(Records contained in a dataset)
####

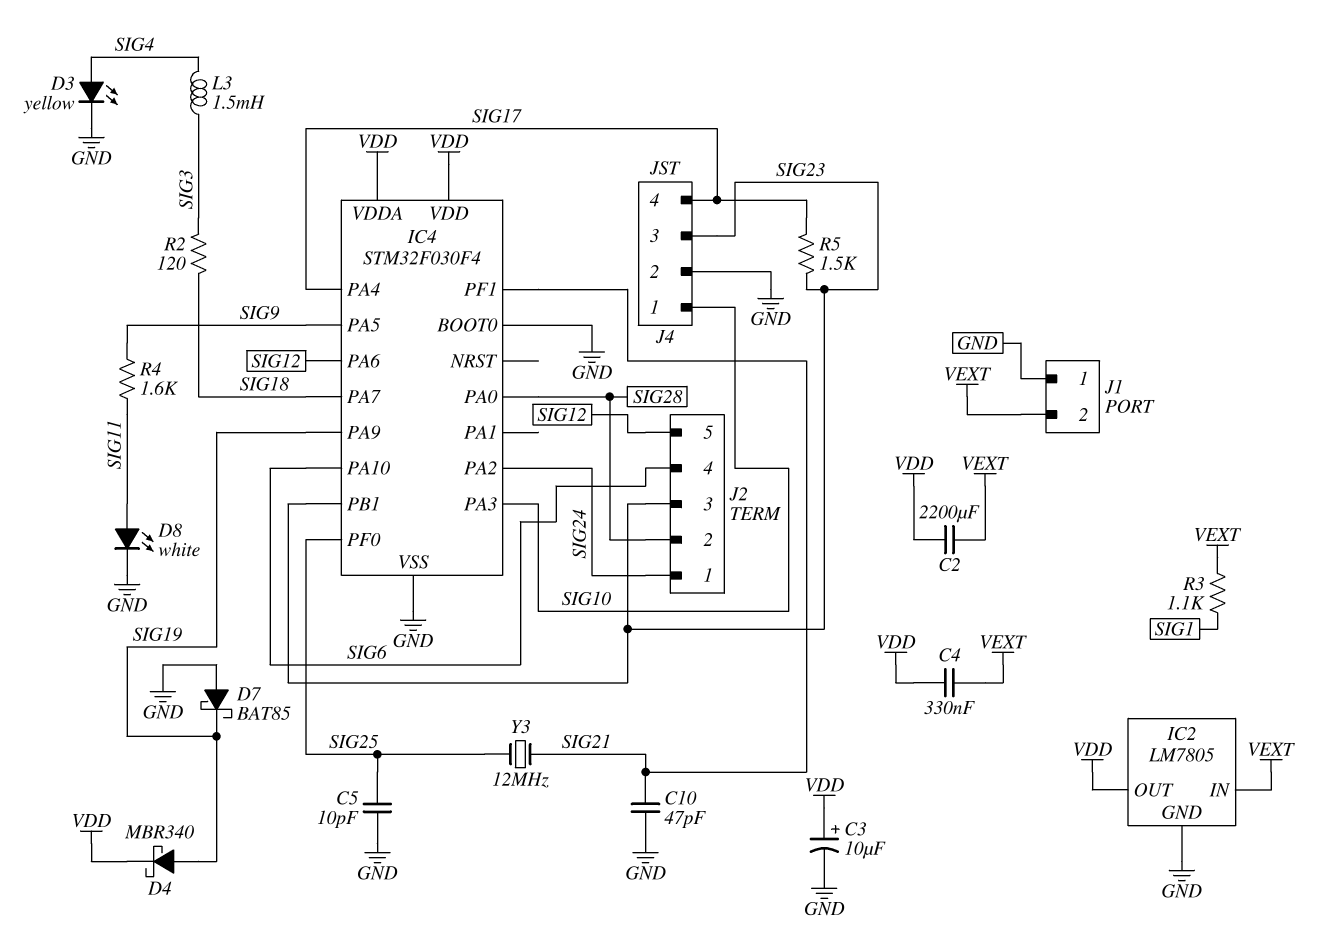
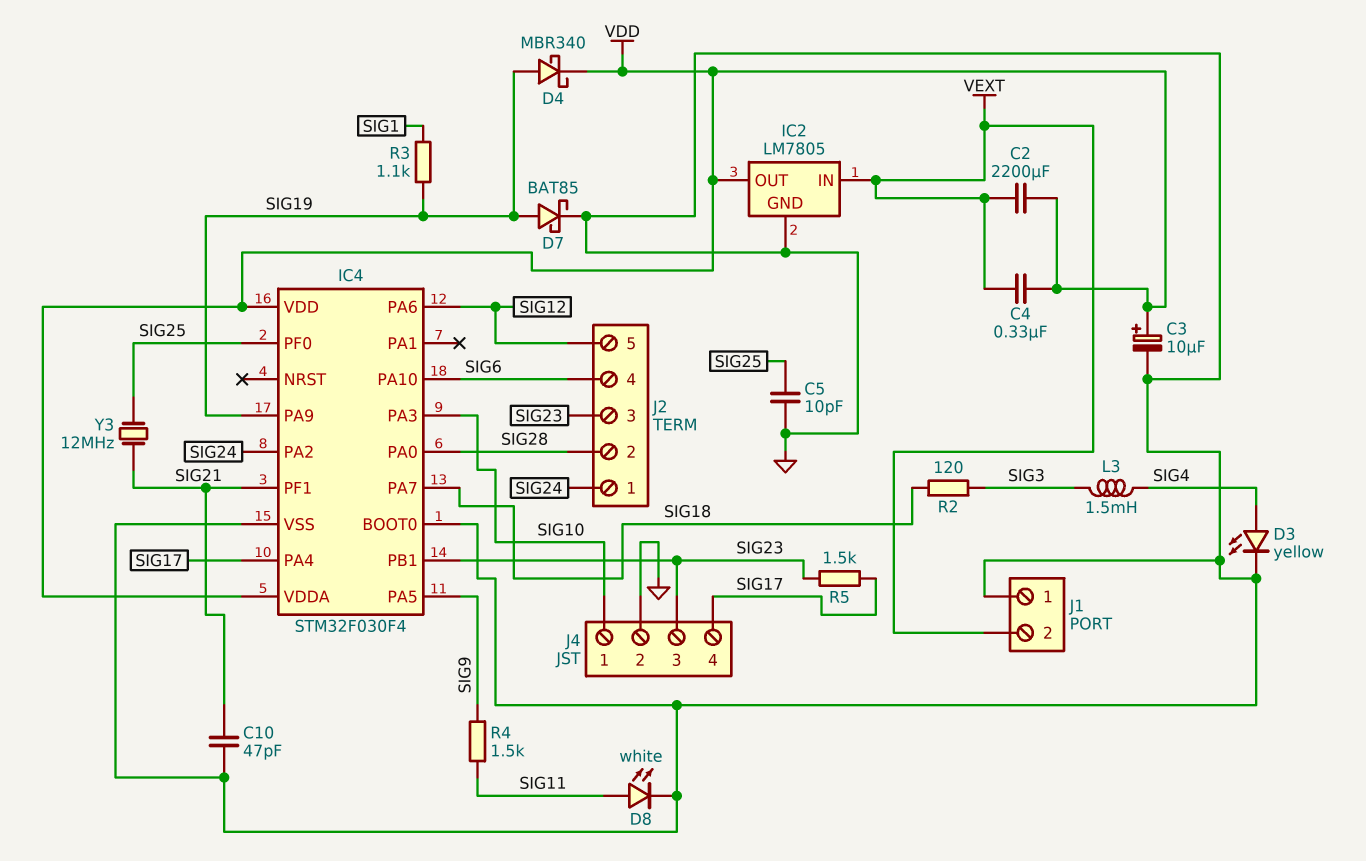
D7: schottky BAT85 (A GND, K SIG19) -> schottky BAT85 (A SIG19, K GND)
R3: 1.1k (SIG1, VEXT) -> 1.1k (SIG1, SIG19)
R4: 1.6k (SIG9, SIG11) -> 1.5k (SIG9, SIG11)

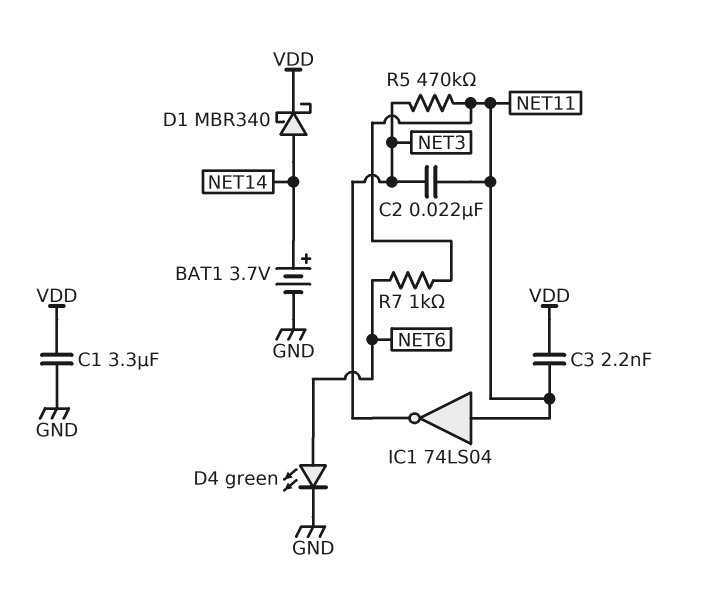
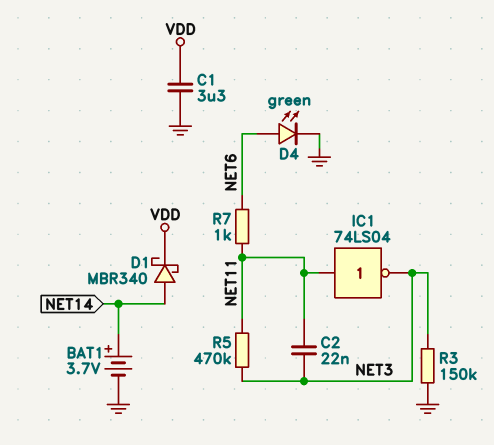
C3: 2.2nF (NET11, VDD) -> none
R3: none -> 150k (GND, NET3)

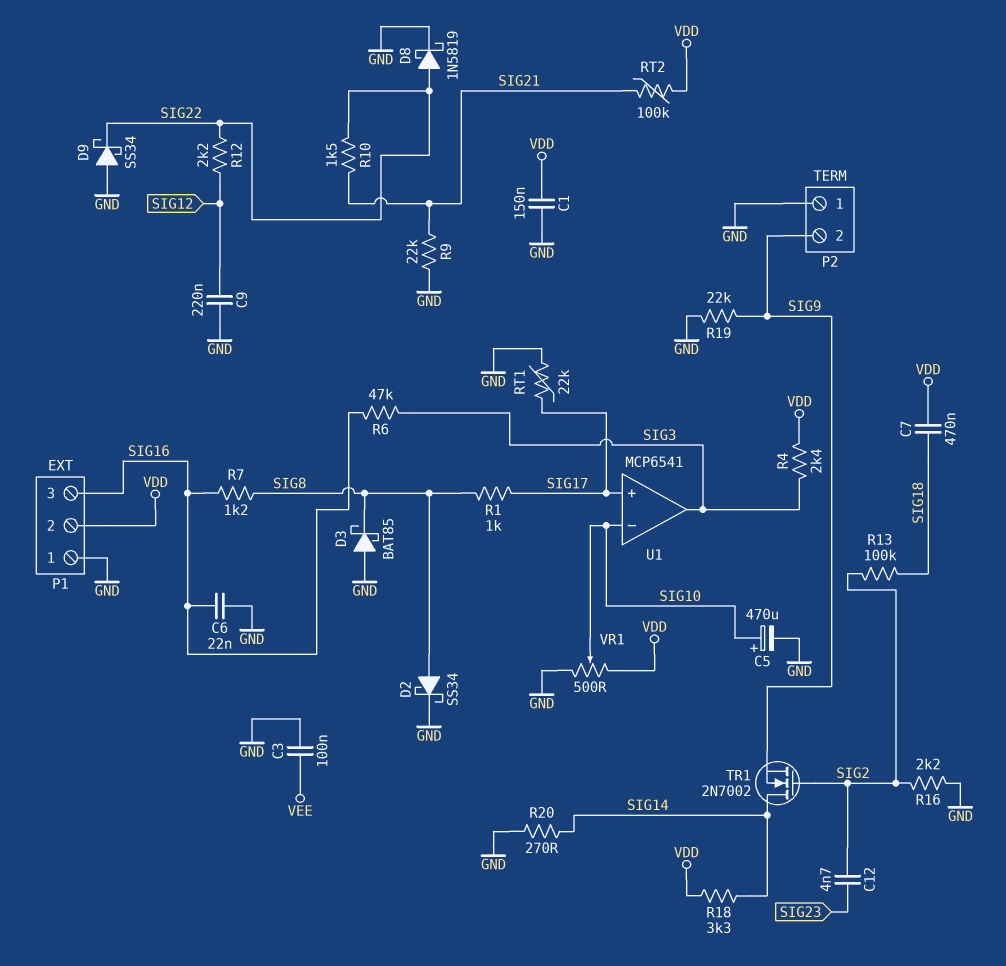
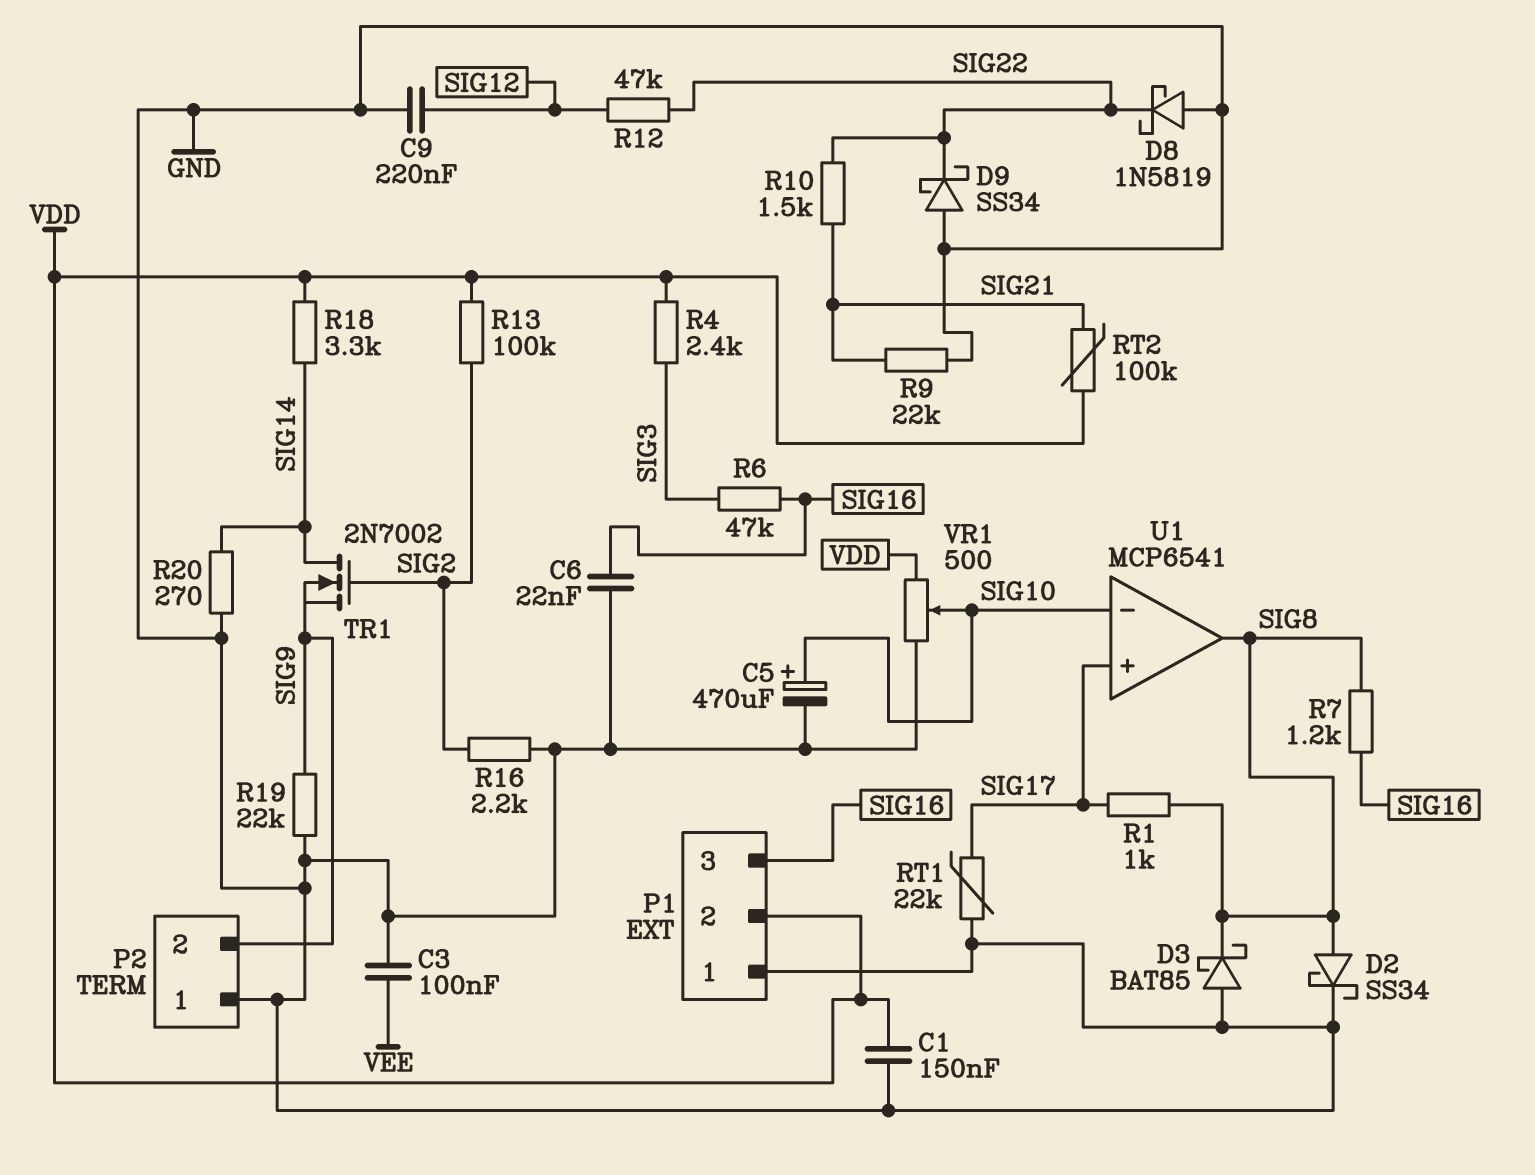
C7: 470nF (SIG18, VDD) -> none
C12: 4.7nF (SIG2, SIG23) -> none
D8: schottky 1N5819 (A SIG22, K GND) -> schottky 1N5819 (A GND, K SIG22)
R12: 2.2k (SIG12, SIG22) -> 47k (SIG12, SIG22)
R13: 100k (SIG2, SIG18) -> 100k (SIG2, VDD)
U1 pin out: SIG3 -> SIG8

####

Check each line above for the string "schottky", then copy the ones that have it.

D7: schottky BAT85 (A GND, K SIG19) -> schottky BAT85 (A SIG19, K GND)
D8: schottky 1N5819 (A SIG22, K GND) -> schottky 1N5819 (A GND, K SIG22)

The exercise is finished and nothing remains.